Exercise requirements
Search the records for the string "plus", and show each line where it appears.

○ ○ ○ ○

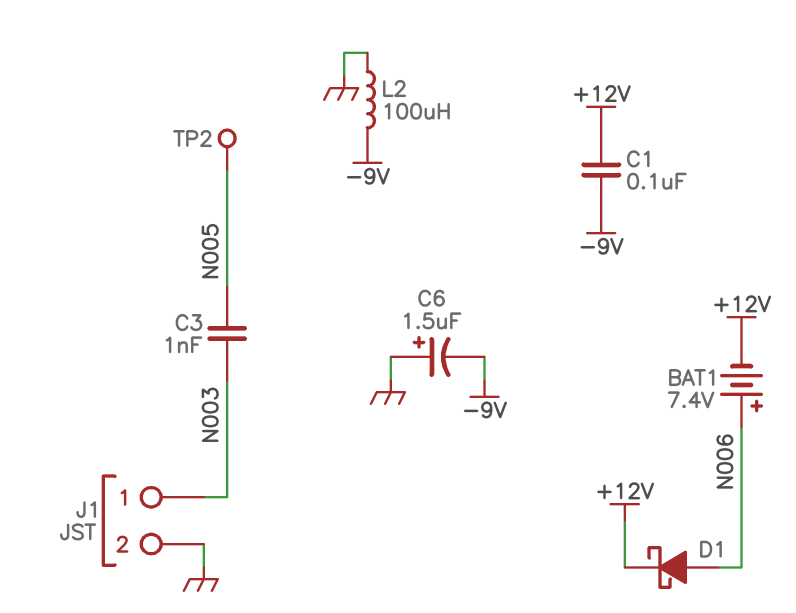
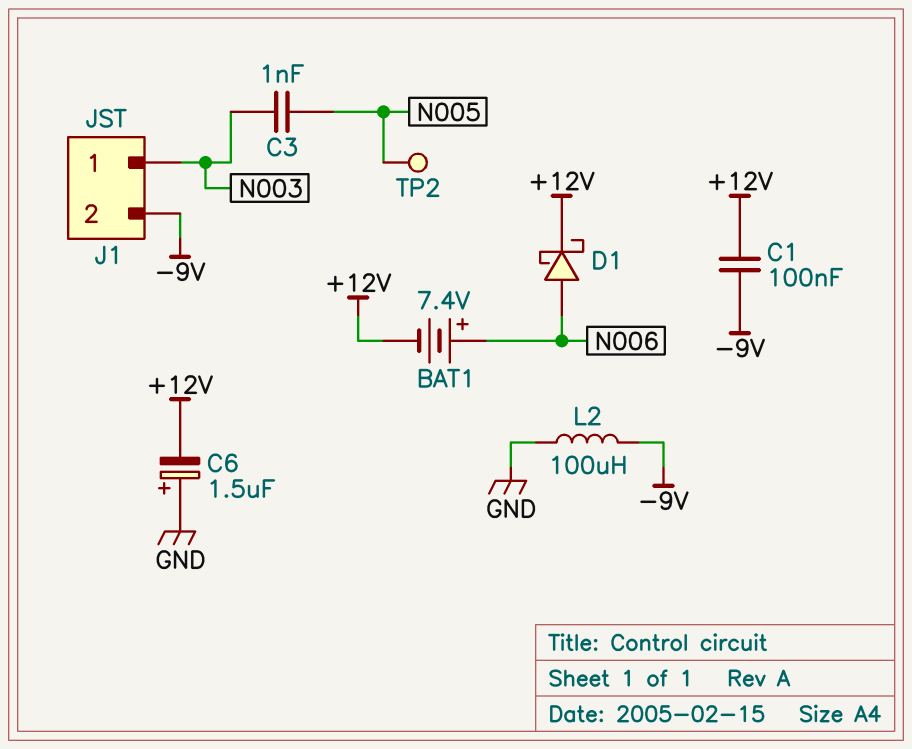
C6: 1.5uF (plus GND, minus -9V) -> 1.5uF (plus GND, minus +12V)
J1 pin 2: GND -> -9V

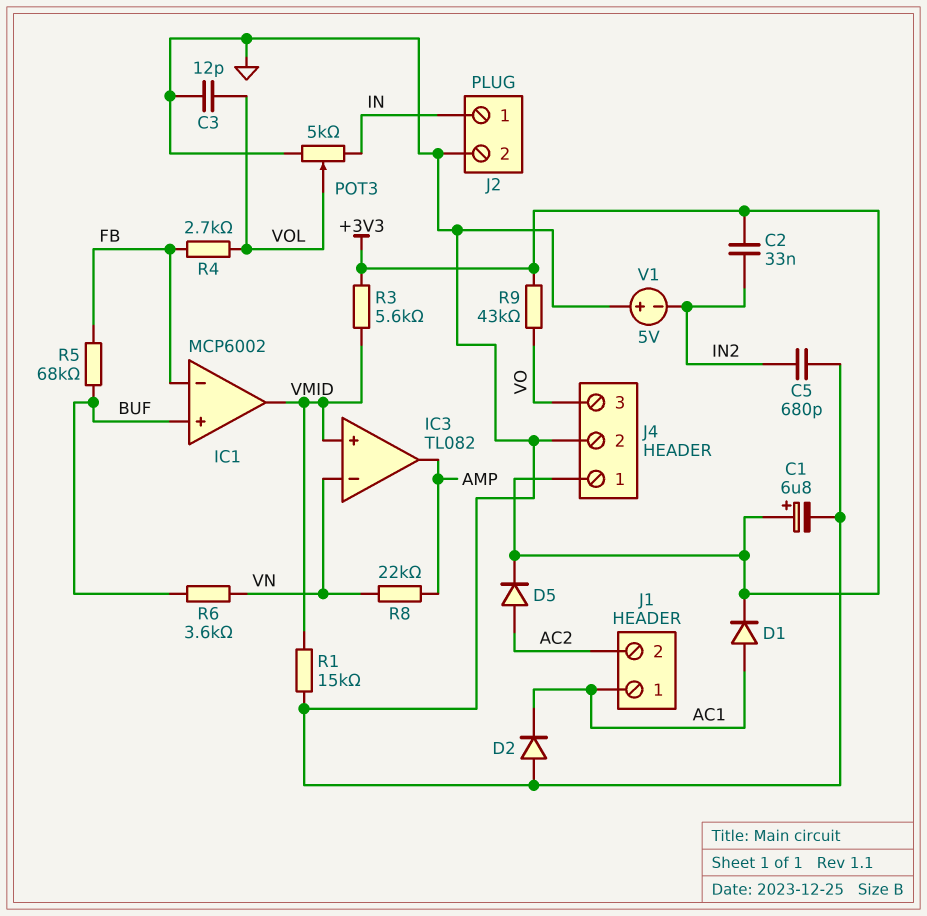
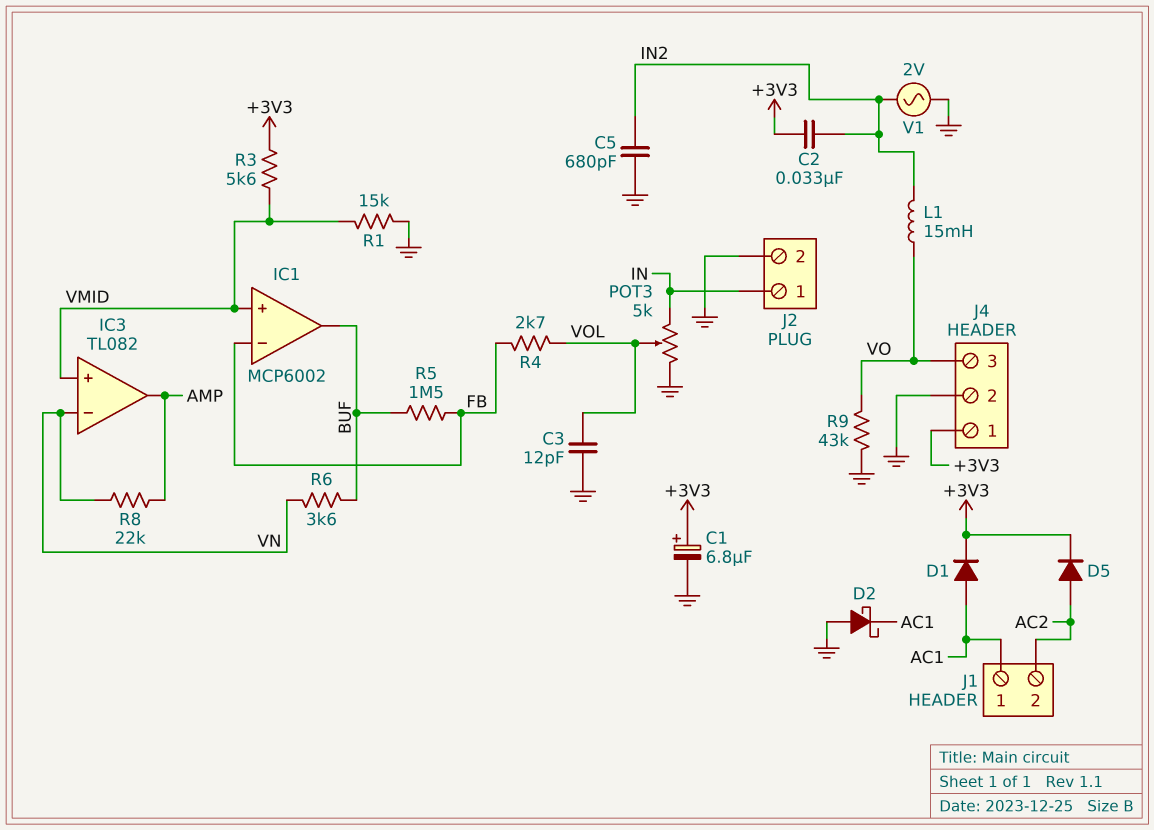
D2: diode (A GND, K AC1) -> schottky (A GND, K AC1)
IC1 pin in+: BUF -> VMID
IC1 pin out: VMID -> BUF
L1: none -> 15mH (IN2, VO)
R5: 68k (BUF, FB) -> 1.5M (BUF, FB)
R9: 43k (+3V3, VO) -> 43k (GND, VO)
V1: 5V (plus GND, minus IN2) -> AC 2V (GND, IN2)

○ ○ ○ ○

Answer section
C6: 1.5uF (plus GND, minus -9V) -> 1.5uF (plus GND, minus +12V)
V1: 5V (plus GND, minus IN2) -> AC 2V (GND, IN2)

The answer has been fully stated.